◆ **PROBLEM DESCRIPTION**: Below is a listing with pictures in it; transcribe exactly the lines from the one that has "[(162,0),(87,0),(112,67),(179,43),(162,0)]" through the one that has "[(201,0),(174,0),(180,21),(206,13),(201,0)]", and omit those pictures.

◆ **RECORD EXCERPTS**:
- - -
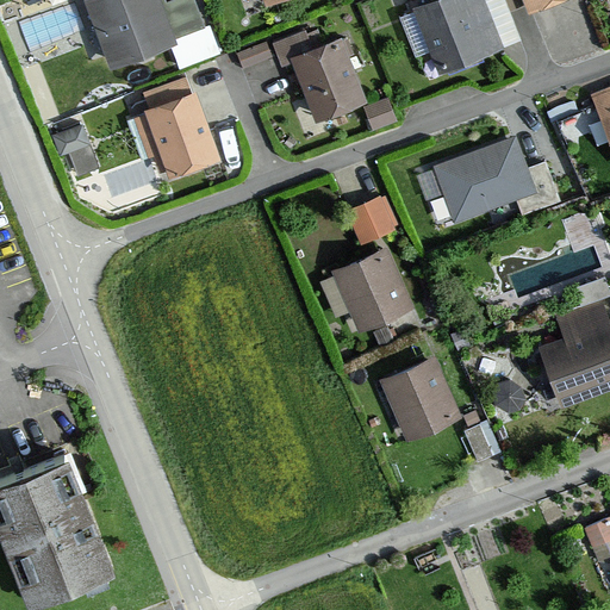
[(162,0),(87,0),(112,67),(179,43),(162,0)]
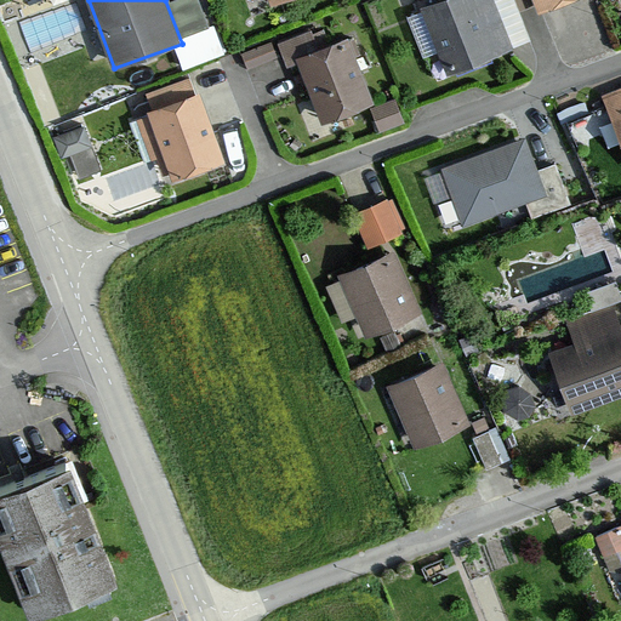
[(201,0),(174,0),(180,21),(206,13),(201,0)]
- - -
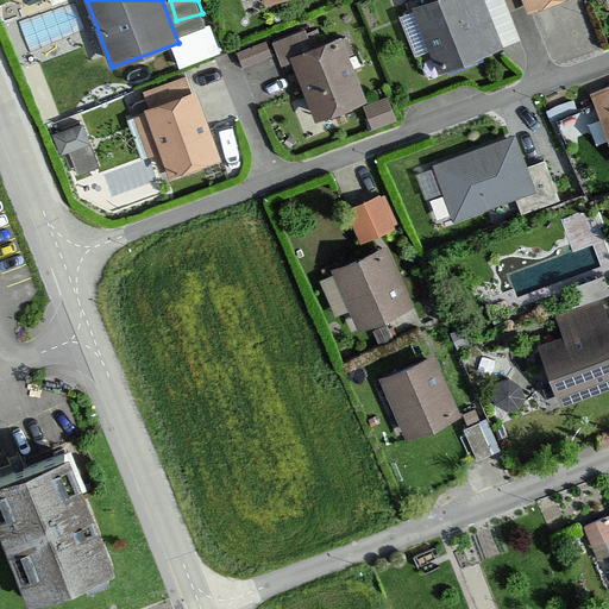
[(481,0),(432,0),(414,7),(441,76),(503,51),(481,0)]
- - -
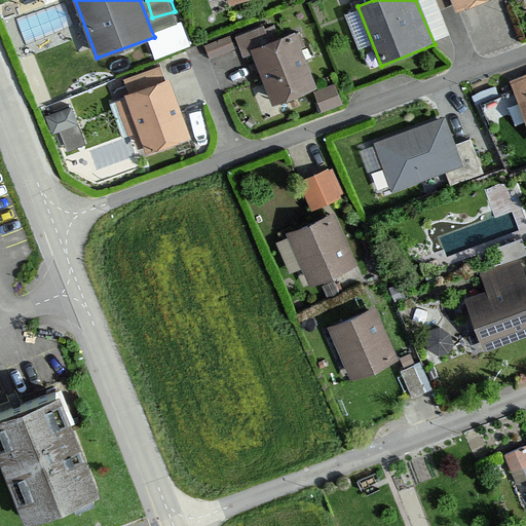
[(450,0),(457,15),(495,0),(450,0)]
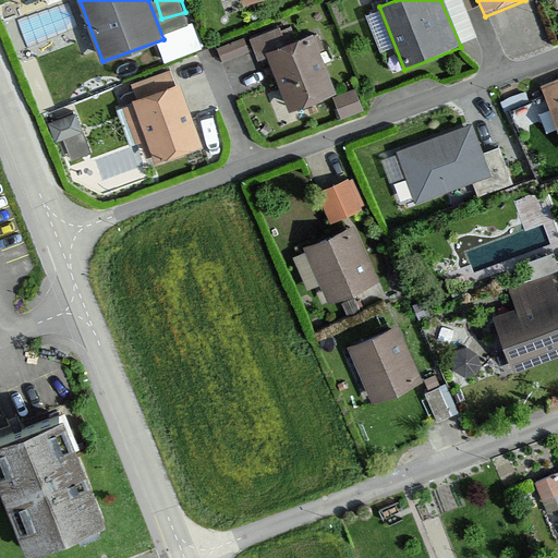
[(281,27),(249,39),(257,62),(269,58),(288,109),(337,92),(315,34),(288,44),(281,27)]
- - -
◆ **SOLUTION FOR THIS TASK**:
[(162,0),(87,0),(112,67),(179,43),(162,0)]
[(201,0),(174,0),(180,21),(206,13),(201,0)]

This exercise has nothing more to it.